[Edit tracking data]
============

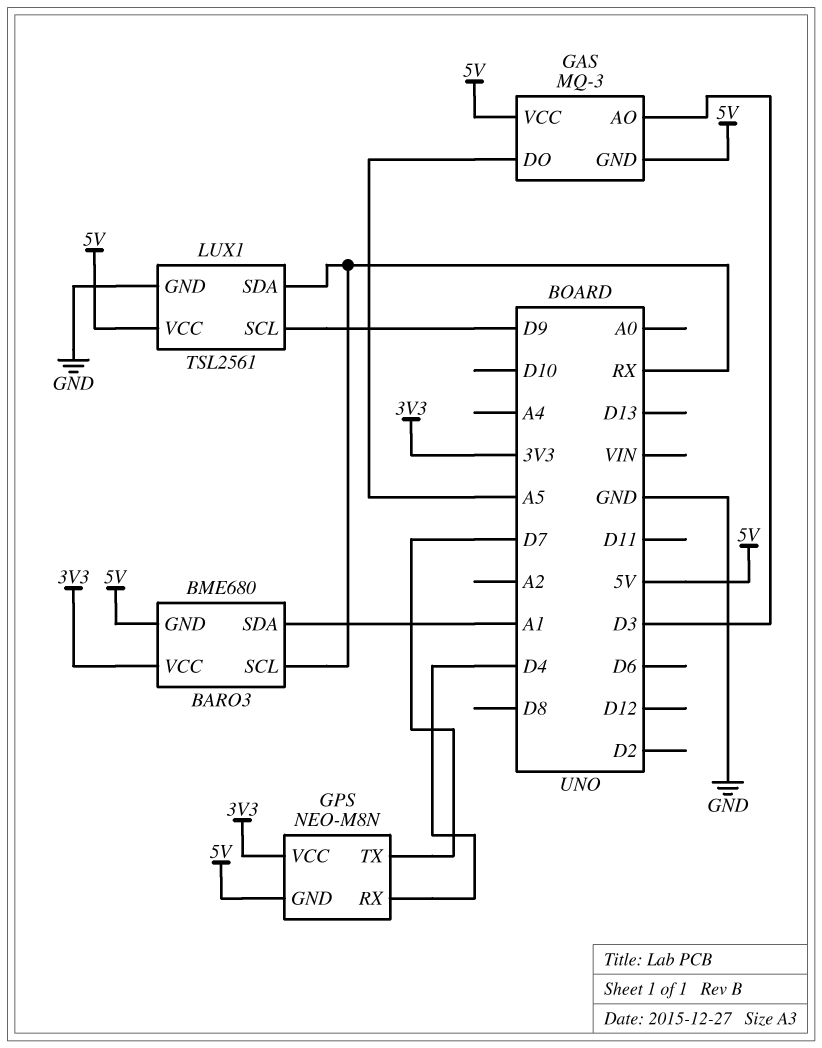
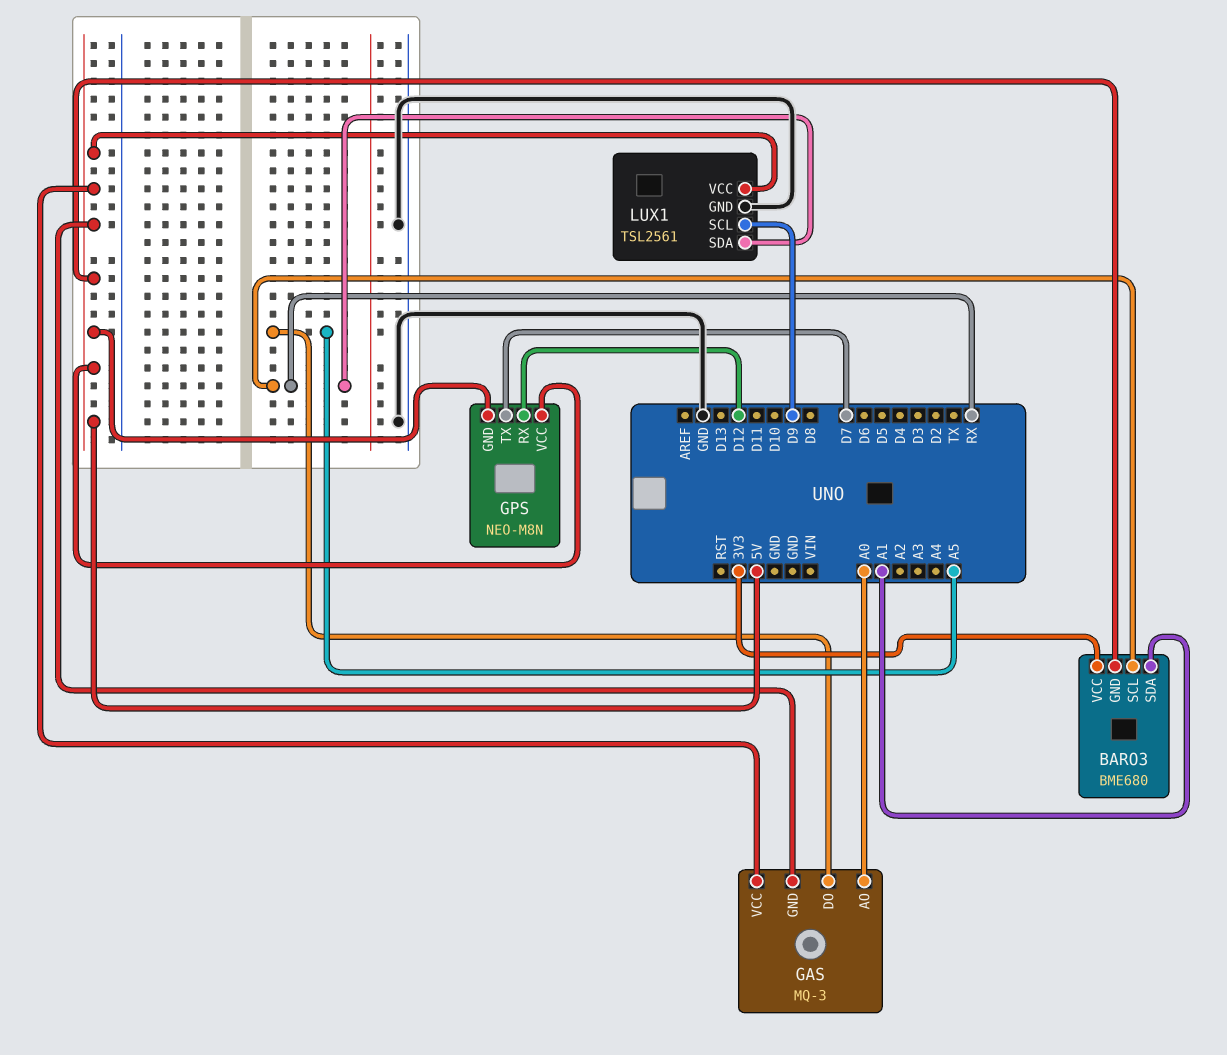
GAS pin AO: D3 -> A0
GPS pin RX: D4 -> D12
GPS pin VCC: 3V3 -> 5V

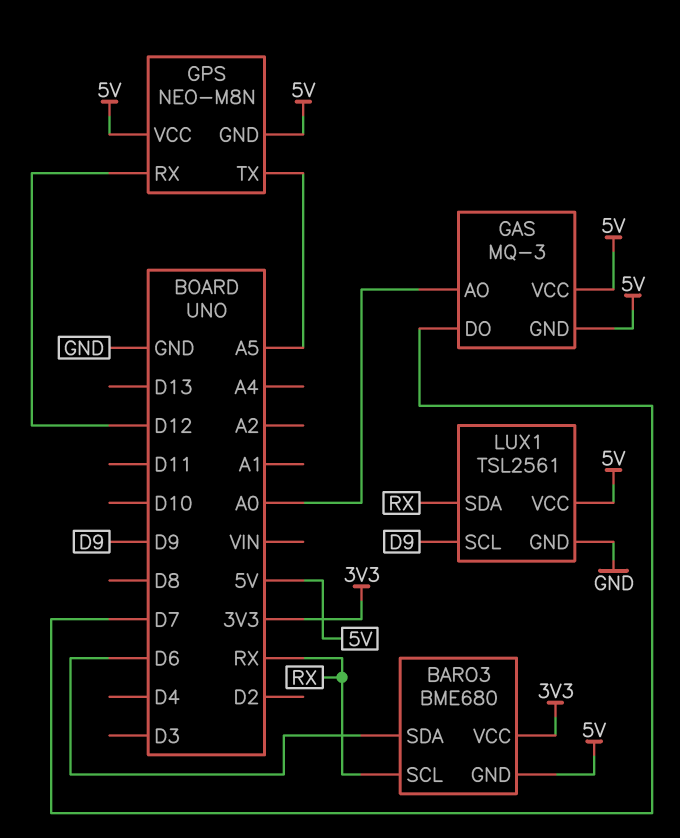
BARO3 pin SDA: A1 -> D6
GAS pin DO: A5 -> D7
GPS pin TX: D7 -> A5

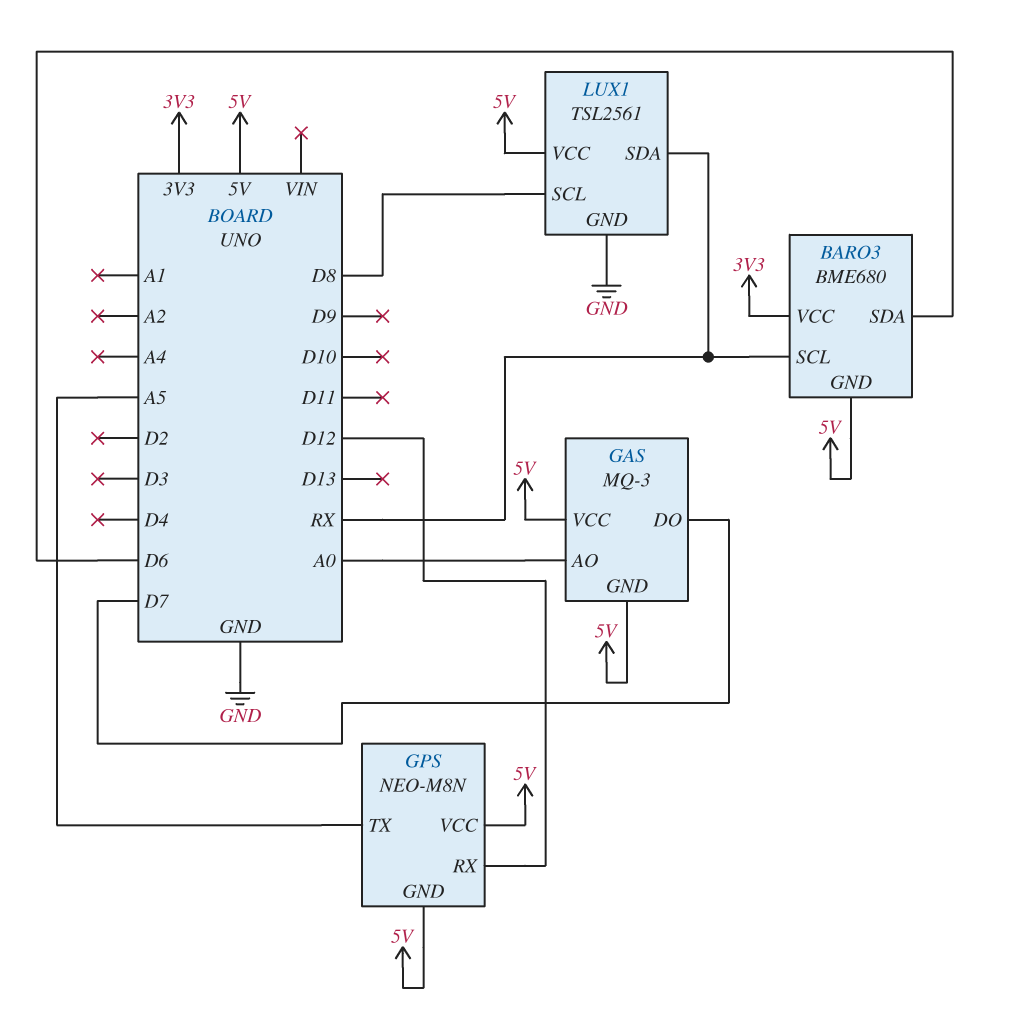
LUX1 pin SCL: D9 -> D8

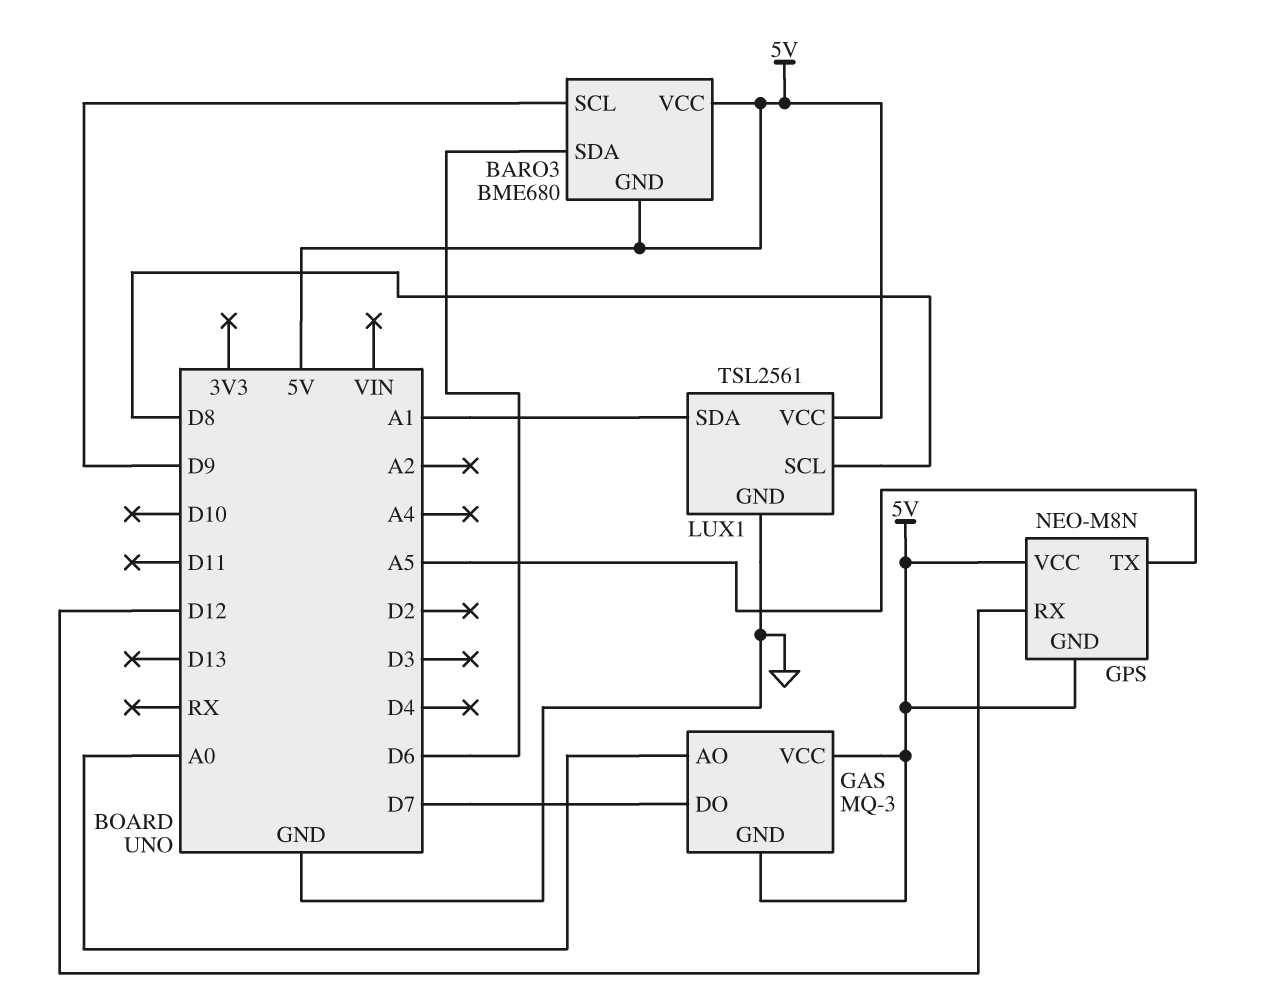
BARO3 pin SCL: RX -> D9
BARO3 pin VCC: 3V3 -> 5V
LUX1 pin SDA: RX -> A1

============

(About this exercise) Beginning with the line that contains "LUX1 pin SCL: D9 -> D8" and ending with the last line of the data, restate each line word for word. Exclude the pictures.

(Written solution)
LUX1 pin SCL: D9 -> D8

BARO3 pin SCL: RX -> D9
BARO3 pin VCC: 3V3 -> 5V
LUX1 pin SDA: RX -> A1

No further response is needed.